▸ WHAT IS EXPECTED:
Return only the lines of the listing below that run from the line with "blue cross: (56, 45) -> (42, 41), moved" through the line with "black semicircle: (139, 172)", both ends included, exactly as written.

▸ DATA EXTRACTS:
--------------------------------
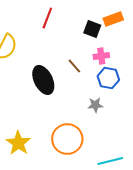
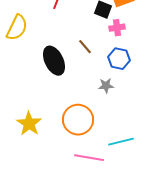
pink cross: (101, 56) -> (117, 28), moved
--------------------------------
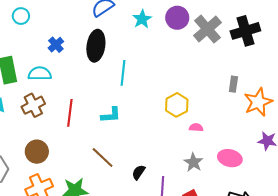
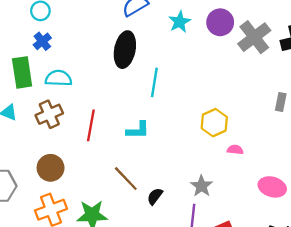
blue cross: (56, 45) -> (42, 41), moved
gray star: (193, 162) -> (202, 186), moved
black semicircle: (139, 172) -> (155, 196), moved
--------------------------------
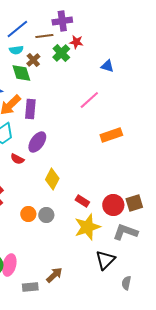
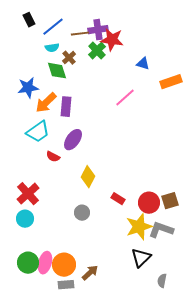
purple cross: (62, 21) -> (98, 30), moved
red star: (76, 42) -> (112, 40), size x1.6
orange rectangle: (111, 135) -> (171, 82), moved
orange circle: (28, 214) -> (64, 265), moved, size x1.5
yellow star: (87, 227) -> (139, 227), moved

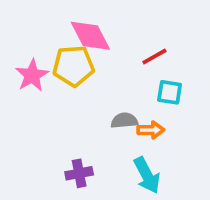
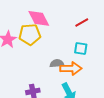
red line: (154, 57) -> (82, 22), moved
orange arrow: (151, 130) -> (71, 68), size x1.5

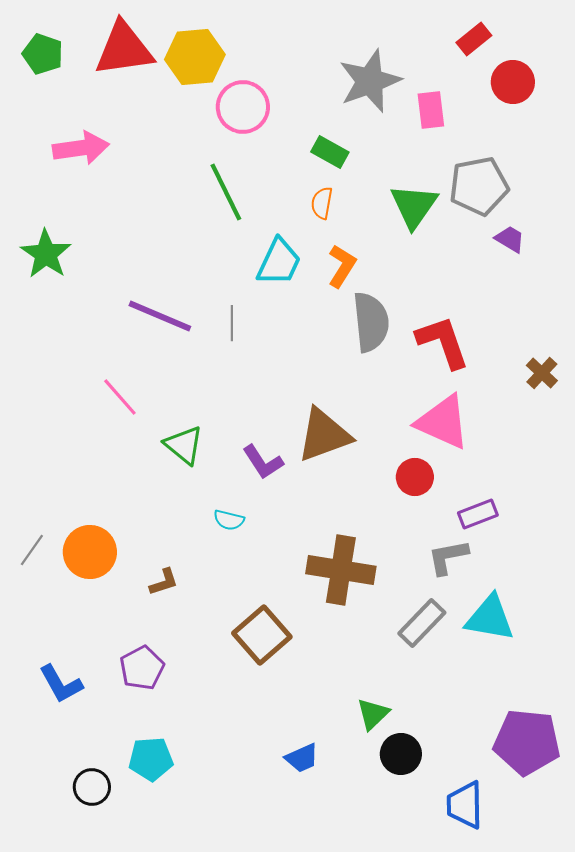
--------------------------------
▸ EXPECTED OUTPUT:
blue cross: (56, 45) -> (42, 41), moved
gray star: (193, 162) -> (202, 186), moved
black semicircle: (139, 172) -> (155, 196), moved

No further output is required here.